Your assignment — Your response should consist of the data that follows, repeated in full without alteration.

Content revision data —
=== Section Start ===

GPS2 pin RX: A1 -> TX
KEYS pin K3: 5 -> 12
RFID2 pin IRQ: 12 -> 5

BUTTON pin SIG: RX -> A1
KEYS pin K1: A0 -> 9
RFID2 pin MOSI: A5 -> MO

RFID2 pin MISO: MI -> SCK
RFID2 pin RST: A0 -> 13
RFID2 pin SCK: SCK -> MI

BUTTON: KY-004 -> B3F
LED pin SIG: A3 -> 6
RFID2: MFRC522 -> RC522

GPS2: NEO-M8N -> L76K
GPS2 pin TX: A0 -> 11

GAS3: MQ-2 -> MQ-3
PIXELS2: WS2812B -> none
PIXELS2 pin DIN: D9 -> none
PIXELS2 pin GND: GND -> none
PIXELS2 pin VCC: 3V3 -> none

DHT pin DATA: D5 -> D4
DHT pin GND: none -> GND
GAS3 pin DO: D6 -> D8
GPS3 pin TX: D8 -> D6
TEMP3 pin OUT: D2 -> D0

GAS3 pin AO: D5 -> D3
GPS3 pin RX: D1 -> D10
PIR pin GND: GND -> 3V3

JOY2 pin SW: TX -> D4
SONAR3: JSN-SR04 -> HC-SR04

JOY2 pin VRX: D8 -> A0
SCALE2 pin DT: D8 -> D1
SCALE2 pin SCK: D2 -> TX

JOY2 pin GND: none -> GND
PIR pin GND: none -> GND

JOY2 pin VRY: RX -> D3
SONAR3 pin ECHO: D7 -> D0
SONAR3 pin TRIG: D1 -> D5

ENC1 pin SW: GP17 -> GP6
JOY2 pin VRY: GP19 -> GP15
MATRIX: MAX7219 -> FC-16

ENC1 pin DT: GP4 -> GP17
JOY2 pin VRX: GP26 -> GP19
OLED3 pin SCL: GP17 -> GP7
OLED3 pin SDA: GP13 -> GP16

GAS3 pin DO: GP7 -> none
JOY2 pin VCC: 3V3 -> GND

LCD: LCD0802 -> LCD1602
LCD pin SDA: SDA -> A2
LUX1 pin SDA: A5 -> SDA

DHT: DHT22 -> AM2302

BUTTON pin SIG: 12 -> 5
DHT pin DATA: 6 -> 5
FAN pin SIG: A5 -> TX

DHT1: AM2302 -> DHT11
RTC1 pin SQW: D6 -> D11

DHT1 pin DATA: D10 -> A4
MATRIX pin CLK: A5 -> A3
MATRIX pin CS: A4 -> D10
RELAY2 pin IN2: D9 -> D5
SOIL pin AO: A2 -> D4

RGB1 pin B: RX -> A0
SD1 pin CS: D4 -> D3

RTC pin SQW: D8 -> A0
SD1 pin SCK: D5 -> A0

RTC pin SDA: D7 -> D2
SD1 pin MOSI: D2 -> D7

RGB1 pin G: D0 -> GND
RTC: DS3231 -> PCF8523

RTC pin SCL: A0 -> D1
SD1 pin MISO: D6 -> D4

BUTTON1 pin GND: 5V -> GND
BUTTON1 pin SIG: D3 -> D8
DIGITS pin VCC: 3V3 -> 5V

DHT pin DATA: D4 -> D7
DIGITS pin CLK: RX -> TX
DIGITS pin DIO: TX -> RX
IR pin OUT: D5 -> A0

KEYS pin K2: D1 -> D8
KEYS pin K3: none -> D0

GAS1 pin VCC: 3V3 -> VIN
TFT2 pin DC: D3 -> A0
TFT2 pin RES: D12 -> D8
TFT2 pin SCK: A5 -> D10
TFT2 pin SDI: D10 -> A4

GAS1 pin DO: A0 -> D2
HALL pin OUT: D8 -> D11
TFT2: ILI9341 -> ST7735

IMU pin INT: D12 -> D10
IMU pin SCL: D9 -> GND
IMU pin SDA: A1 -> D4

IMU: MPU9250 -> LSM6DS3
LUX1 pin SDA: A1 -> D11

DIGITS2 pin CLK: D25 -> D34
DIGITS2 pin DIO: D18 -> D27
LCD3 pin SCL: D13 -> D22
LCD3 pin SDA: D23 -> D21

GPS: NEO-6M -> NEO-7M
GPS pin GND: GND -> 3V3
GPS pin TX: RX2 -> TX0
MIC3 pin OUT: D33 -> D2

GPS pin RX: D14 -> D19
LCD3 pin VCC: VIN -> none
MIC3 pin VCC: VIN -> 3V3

=== Section End ===

Expected output —
GPS2 pin RX: A1 -> TX
KEYS pin K3: 5 -> 12
RFID2 pin IRQ: 12 -> 5

BUTTON pin SIG: RX -> A1
KEYS pin K1: A0 -> 9
RFID2 pin MOSI: A5 -> MO

RFID2 pin MISO: MI -> SCK
RFID2 pin RST: A0 -> 13
RFID2 pin SCK: SCK -> MI

BUTTON: KY-004 -> B3F
LED pin SIG: A3 -> 6
RFID2: MFRC522 -> RC522

GPS2: NEO-M8N -> L76K
GPS2 pin TX: A0 -> 11

GAS3: MQ-2 -> MQ-3
PIXELS2: WS2812B -> none
PIXELS2 pin DIN: D9 -> none
PIXELS2 pin GND: GND -> none
PIXELS2 pin VCC: 3V3 -> none

DHT pin DATA: D5 -> D4
DHT pin GND: none -> GND
GAS3 pin DO: D6 -> D8
GPS3 pin TX: D8 -> D6
TEMP3 pin OUT: D2 -> D0

GAS3 pin AO: D5 -> D3
GPS3 pin RX: D1 -> D10
PIR pin GND: GND -> 3V3

JOY2 pin SW: TX -> D4
SONAR3: JSN-SR04 -> HC-SR04

JOY2 pin VRX: D8 -> A0
SCALE2 pin DT: D8 -> D1
SCALE2 pin SCK: D2 -> TX

JOY2 pin GND: none -> GND
PIR pin GND: none -> GND

JOY2 pin VRY: RX -> D3
SONAR3 pin ECHO: D7 -> D0
SONAR3 pin TRIG: D1 -> D5

ENC1 pin SW: GP17 -> GP6
JOY2 pin VRY: GP19 -> GP15
MATRIX: MAX7219 -> FC-16

ENC1 pin DT: GP4 -> GP17
JOY2 pin VRX: GP26 -> GP19
OLED3 pin SCL: GP17 -> GP7
OLED3 pin SDA: GP13 -> GP16

GAS3 pin DO: GP7 -> none
JOY2 pin VCC: 3V3 -> GND

LCD: LCD0802 -> LCD1602
LCD pin SDA: SDA -> A2
LUX1 pin SDA: A5 -> SDA

DHT: DHT22 -> AM2302

BUTTON pin SIG: 12 -> 5
DHT pin DATA: 6 -> 5
FAN pin SIG: A5 -> TX

DHT1: AM2302 -> DHT11
RTC1 pin SQW: D6 -> D11

DHT1 pin DATA: D10 -> A4
MATRIX pin CLK: A5 -> A3
MATRIX pin CS: A4 -> D10
RELAY2 pin IN2: D9 -> D5
SOIL pin AO: A2 -> D4

RGB1 pin B: RX -> A0
SD1 pin CS: D4 -> D3

RTC pin SQW: D8 -> A0
SD1 pin SCK: D5 -> A0

RTC pin SDA: D7 -> D2
SD1 pin MOSI: D2 -> D7

RGB1 pin G: D0 -> GND
RTC: DS3231 -> PCF8523

RTC pin SCL: A0 -> D1
SD1 pin MISO: D6 -> D4

BUTTON1 pin GND: 5V -> GND
BUTTON1 pin SIG: D3 -> D8
DIGITS pin VCC: 3V3 -> 5V

DHT pin DATA: D4 -> D7
DIGITS pin CLK: RX -> TX
DIGITS pin DIO: TX -> RX
IR pin OUT: D5 -> A0

KEYS pin K2: D1 -> D8
KEYS pin K3: none -> D0

GAS1 pin VCC: 3V3 -> VIN
TFT2 pin DC: D3 -> A0
TFT2 pin RES: D12 -> D8
TFT2 pin SCK: A5 -> D10
TFT2 pin SDI: D10 -> A4

GAS1 pin DO: A0 -> D2
HALL pin OUT: D8 -> D11
TFT2: ILI9341 -> ST7735

IMU pin INT: D12 -> D10
IMU pin SCL: D9 -> GND
IMU pin SDA: A1 -> D4

IMU: MPU9250 -> LSM6DS3
LUX1 pin SDA: A1 -> D11

DIGITS2 pin CLK: D25 -> D34
DIGITS2 pin DIO: D18 -> D27
LCD3 pin SCL: D13 -> D22
LCD3 pin SDA: D23 -> D21

GPS: NEO-6M -> NEO-7M
GPS pin GND: GND -> 3V3
GPS pin TX: RX2 -> TX0
MIC3 pin OUT: D33 -> D2

GPS pin RX: D14 -> D19
LCD3 pin VCC: VIN -> none
MIC3 pin VCC: VIN -> 3V3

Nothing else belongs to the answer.